(Beginning of INFORMATION SUPPLIED)

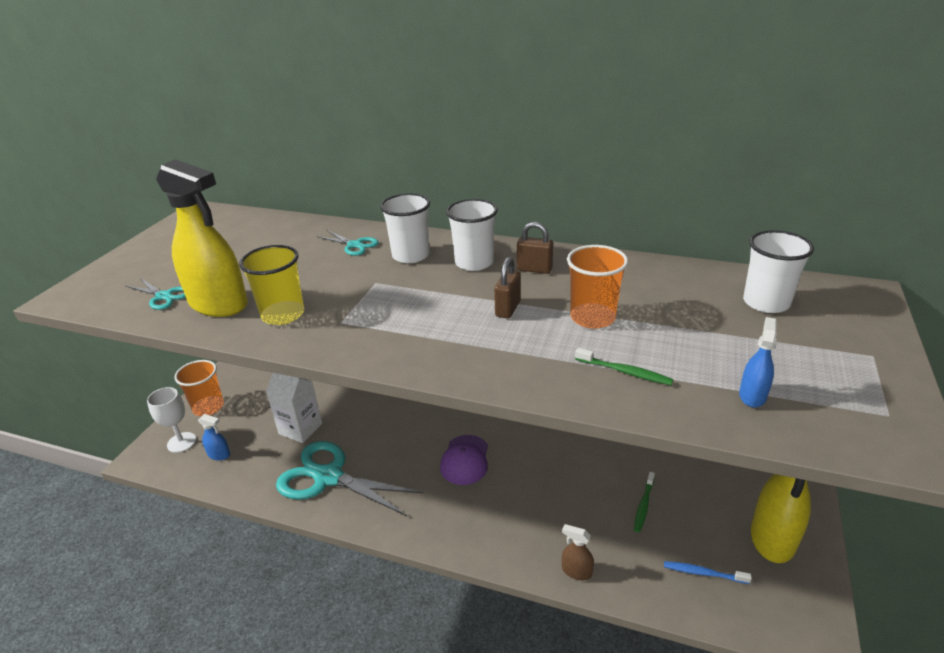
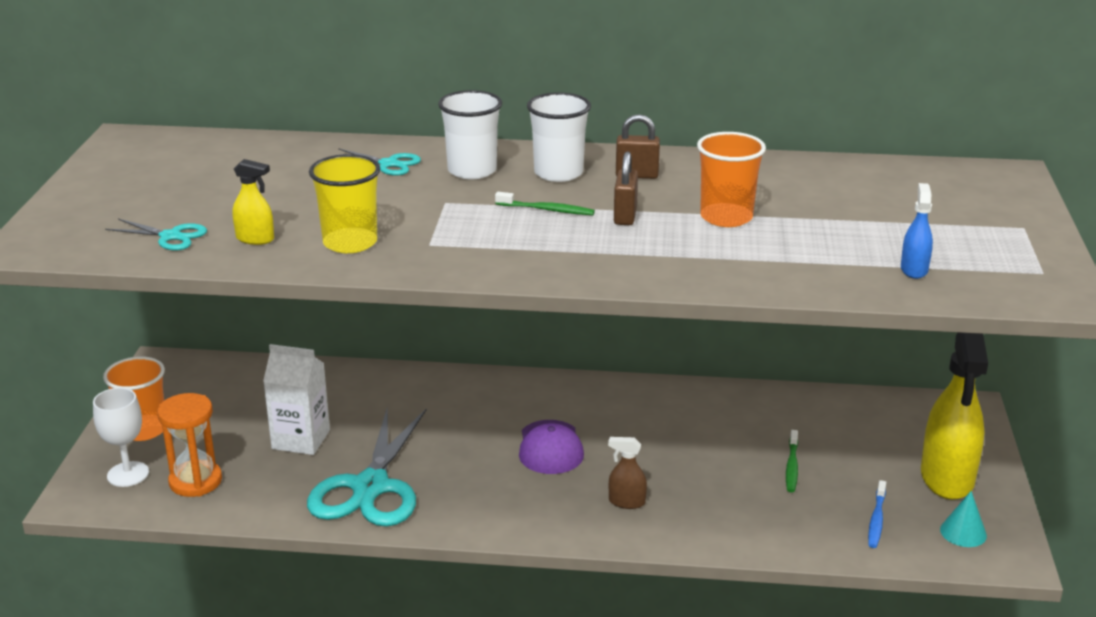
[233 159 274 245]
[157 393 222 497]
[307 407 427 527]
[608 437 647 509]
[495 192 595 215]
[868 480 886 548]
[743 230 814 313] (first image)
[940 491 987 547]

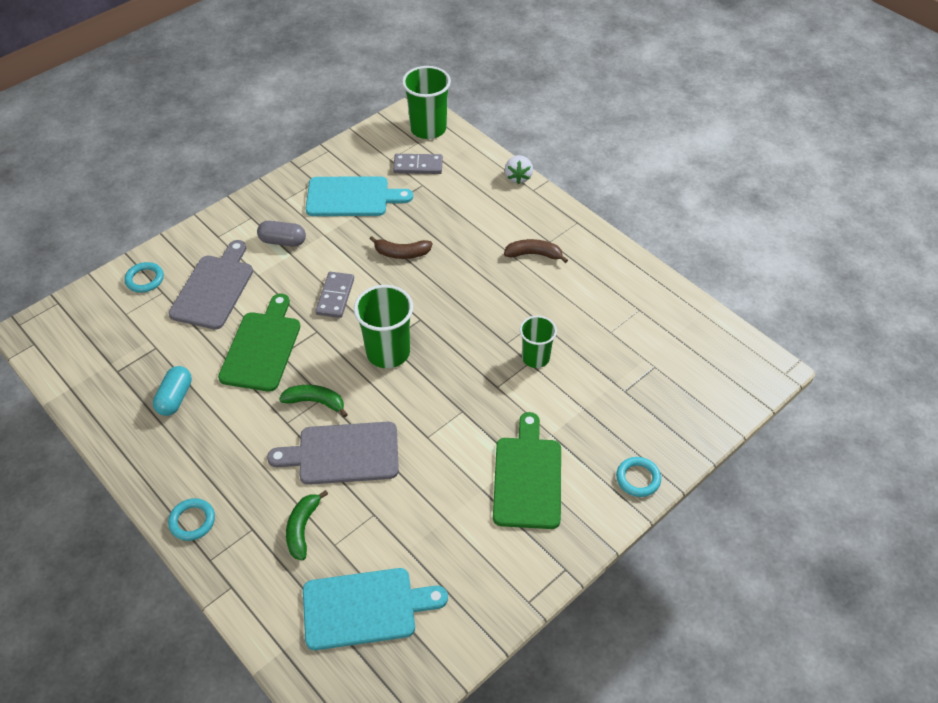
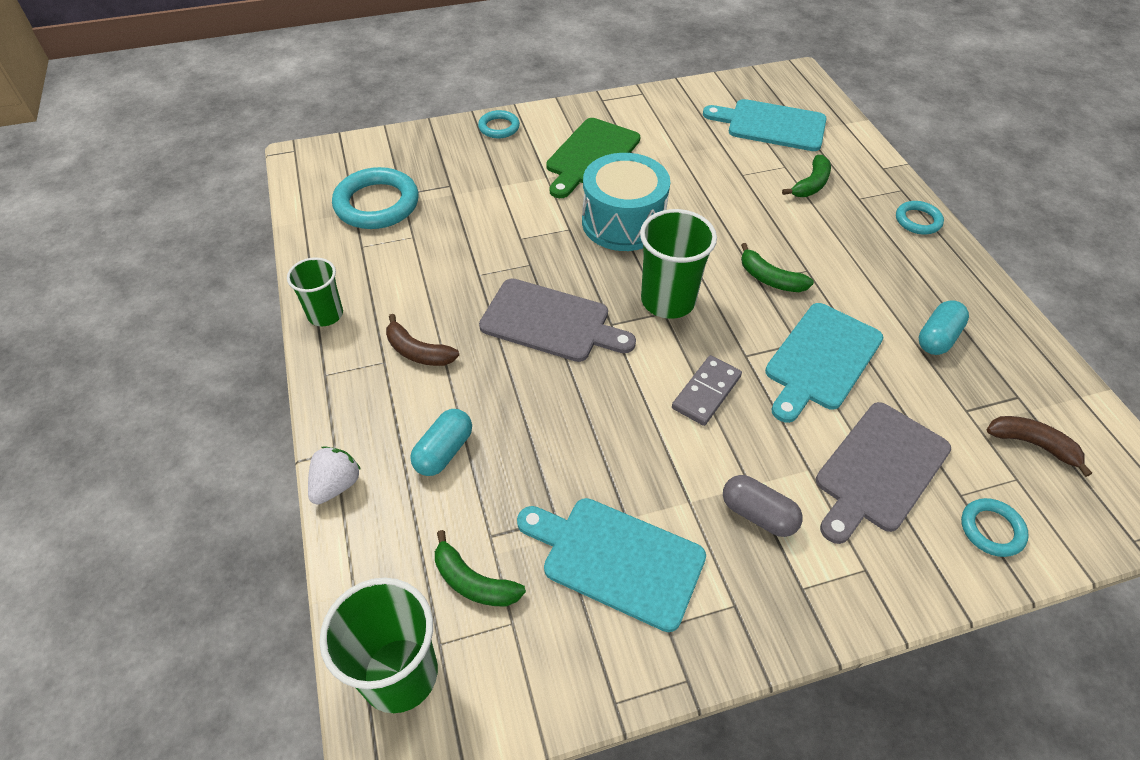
[765 303 883 423]
[479 278 636 362]
[987 416 1092 477]
[435 530 526 606]
[287 257 343 326]
[332 167 419 229]
[410 409 472 476]
[582 153 670 251]

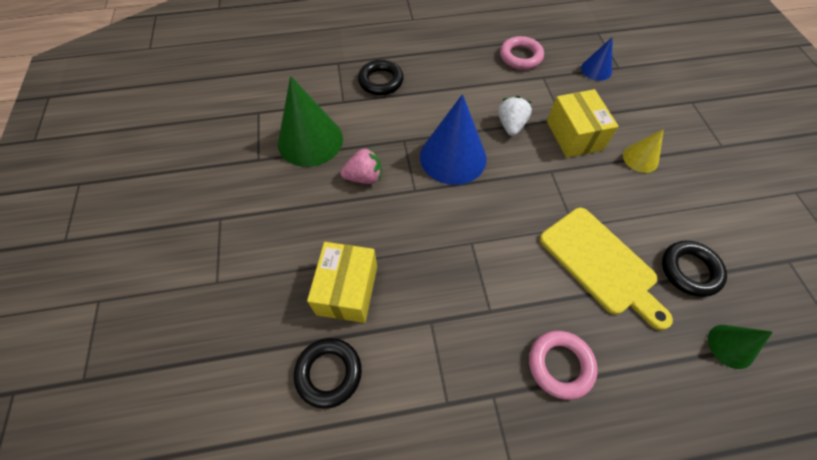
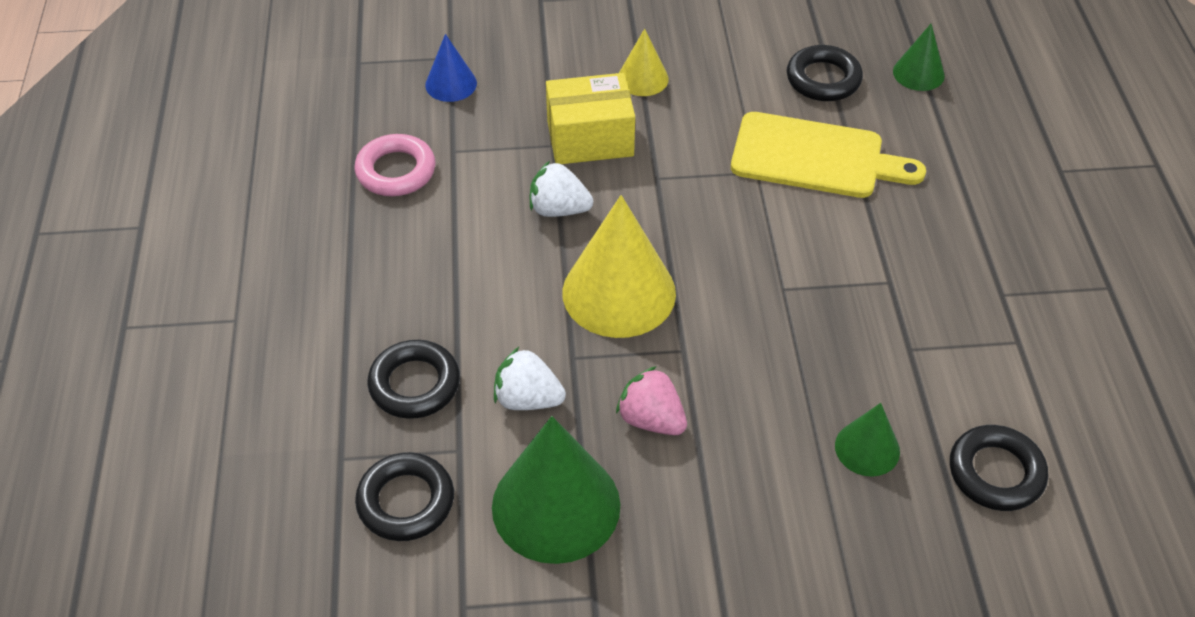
[835 403 900 477]
[616 366 687 435]
[562 195 676 338]
[529 331 598 400] (first image)
[731 112 926 198]
[355 452 454 541]
[494 347 566 410]

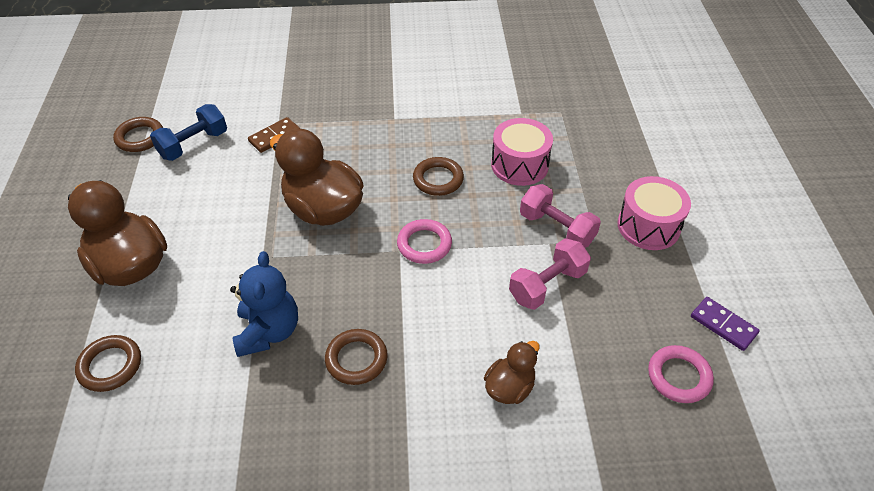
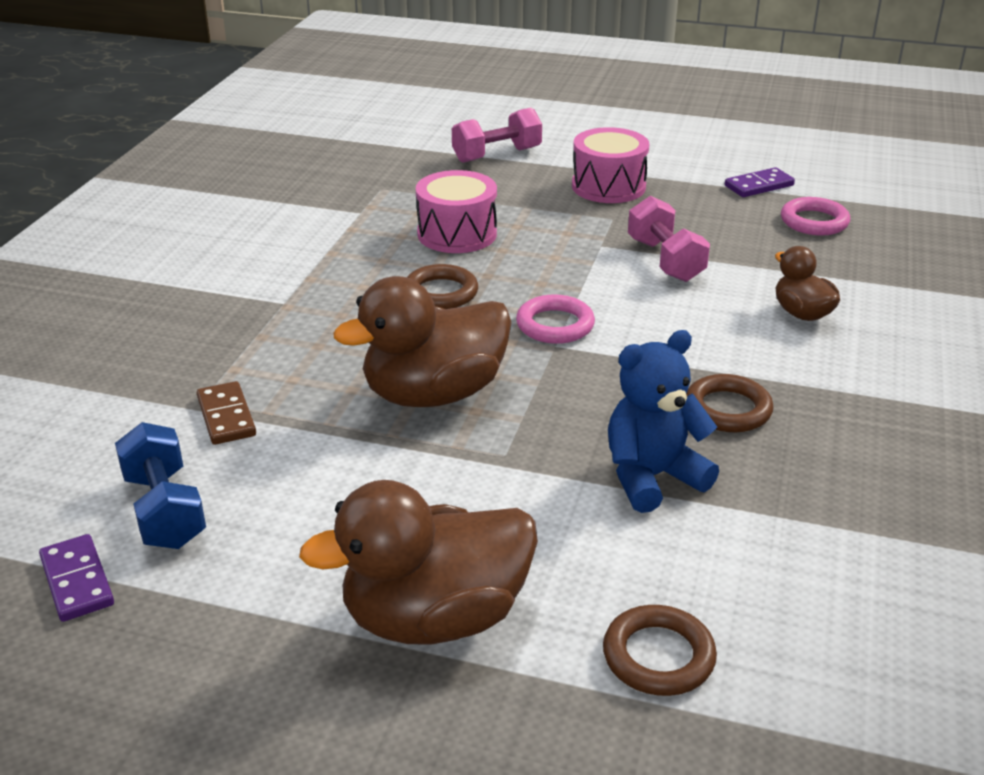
[39 534 114 622]
[608 330 719 513]
[452 108 542 163]

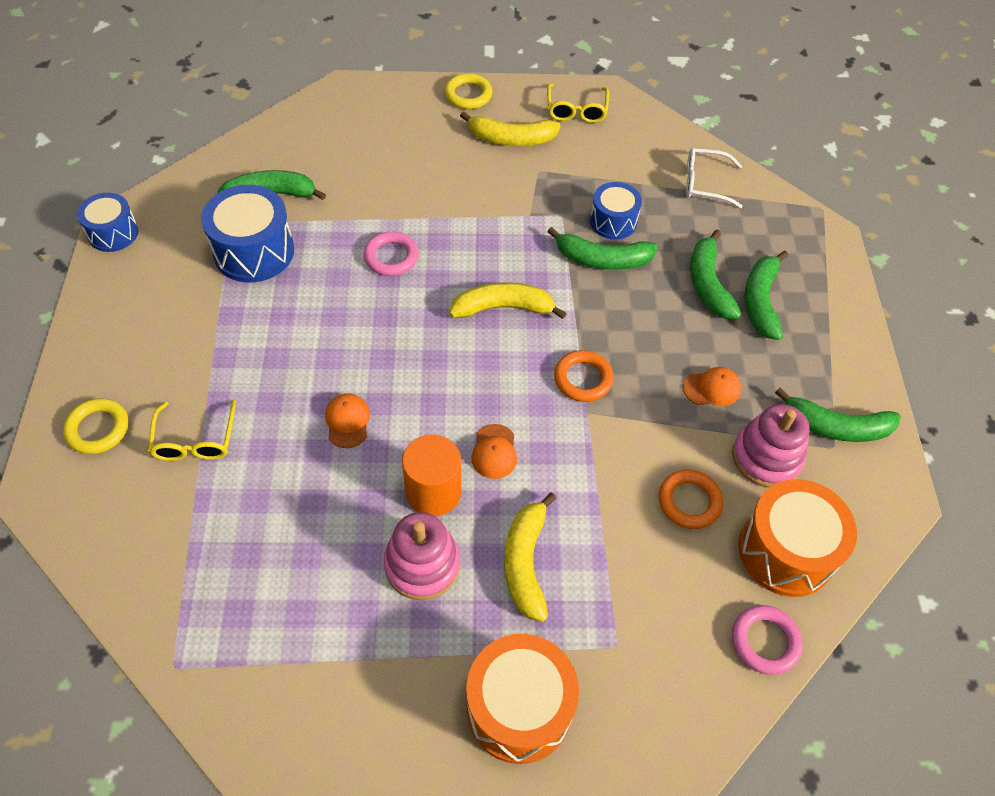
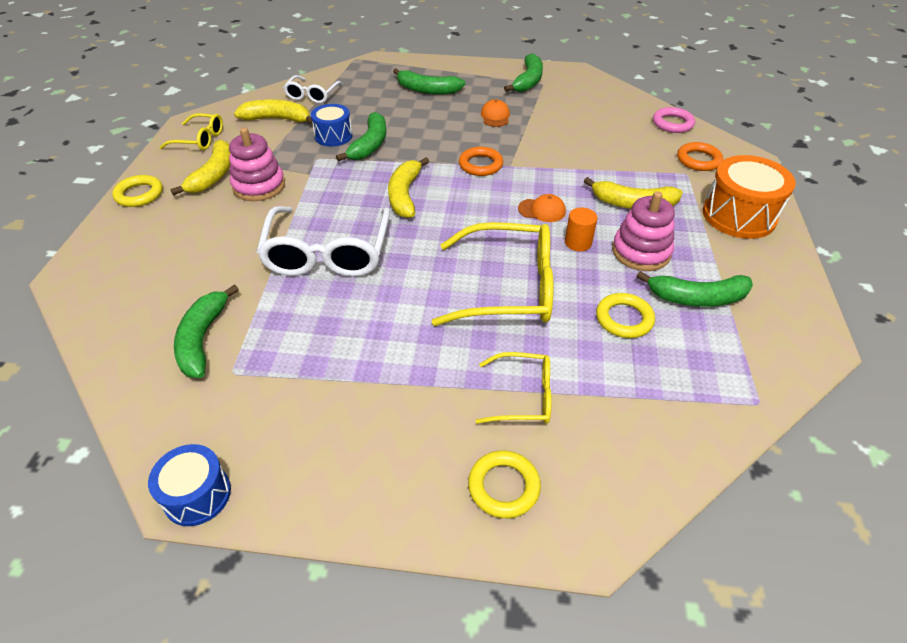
[201 185 294 282] (first image)
[432 222 553 326]
[256 206 390 277]
[565 208 598 251]
[677 142 723 171]
[636 271 753 307]
[229 128 285 201]
[739 479 857 597] (first image)
[234 99 313 124]
[596 293 655 338]

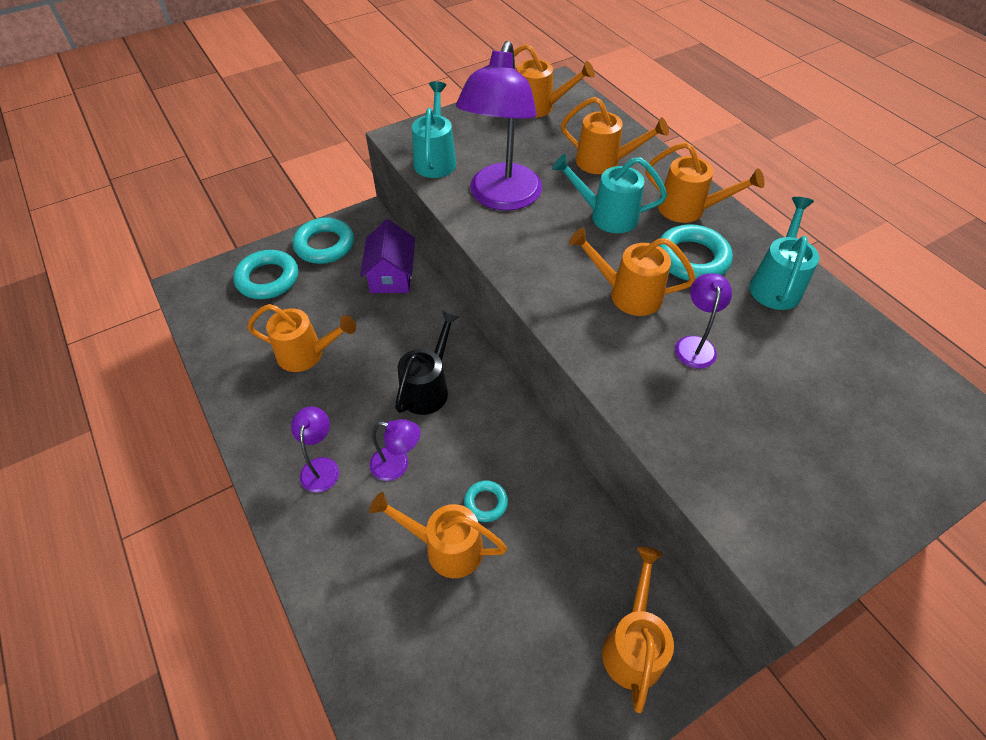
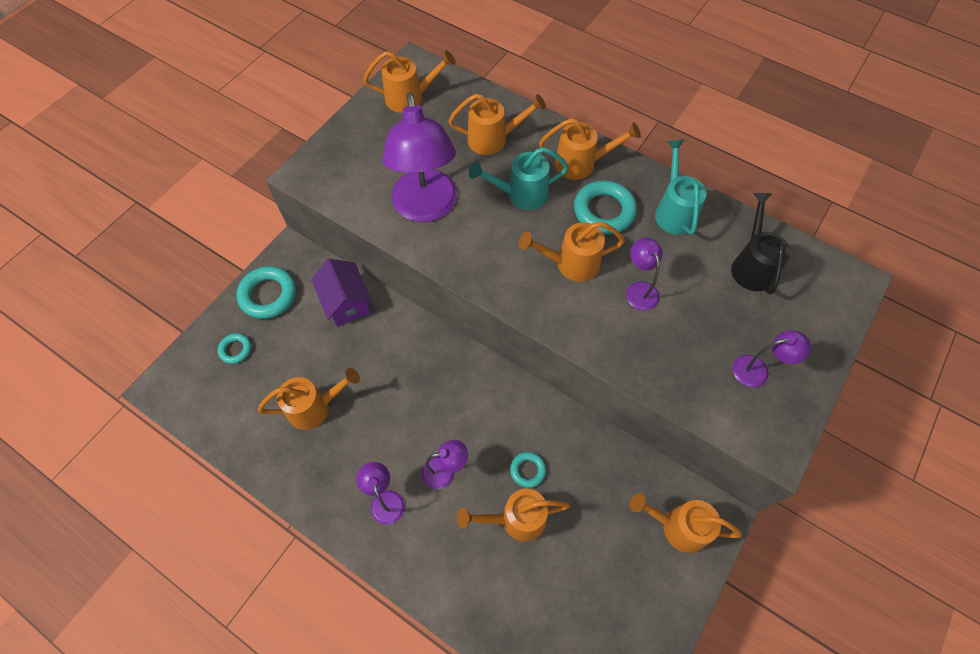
[218 333 251 364]
[731 193 791 294]
[412 81 456 178] (first image)
[630 493 742 553]
[733 330 811 387]

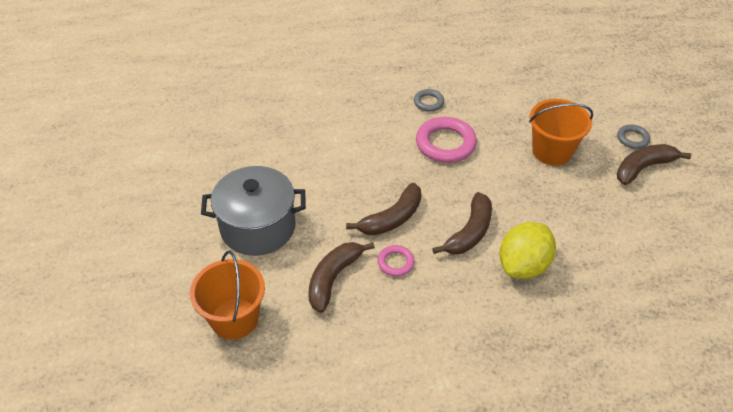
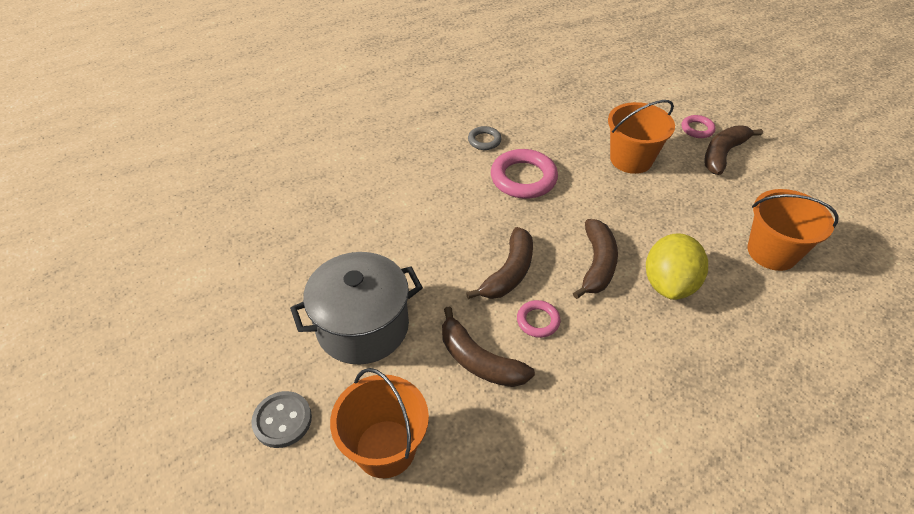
[442 306 535 387]
[681 115 716 138]
[251 391 312 448]
[748 189 838 271]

(End of INFORMATION SUPPLIED)

INSTRUCTIONS TO FOLLOW:
Pictures are to be dropped, and the remaining data set down exactly.

TASK OUTPUT:
[233 159 274 245]
[157 393 222 497]
[307 407 427 527]
[608 437 647 509]
[495 192 595 215]
[868 480 886 548]
[743 230 814 313] (first image)
[940 491 987 547]

[765 303 883 423]
[479 278 636 362]
[987 416 1092 477]
[435 530 526 606]
[287 257 343 326]
[332 167 419 229]
[410 409 472 476]
[582 153 670 251]

[835 403 900 477]
[616 366 687 435]
[562 195 676 338]
[529 331 598 400] (first image)
[731 112 926 198]
[355 452 454 541]
[494 347 566 410]

[39 534 114 622]
[608 330 719 513]
[452 108 542 163]

[201 185 294 282] (first image)
[432 222 553 326]
[256 206 390 277]
[565 208 598 251]
[677 142 723 171]
[636 271 753 307]
[229 128 285 201]
[739 479 857 597] (first image)
[234 99 313 124]
[596 293 655 338]

[218 333 251 364]
[731 193 791 294]
[412 81 456 178] (first image)
[630 493 742 553]
[733 330 811 387]

[442 306 535 387]
[681 115 716 138]
[251 391 312 448]
[748 189 838 271]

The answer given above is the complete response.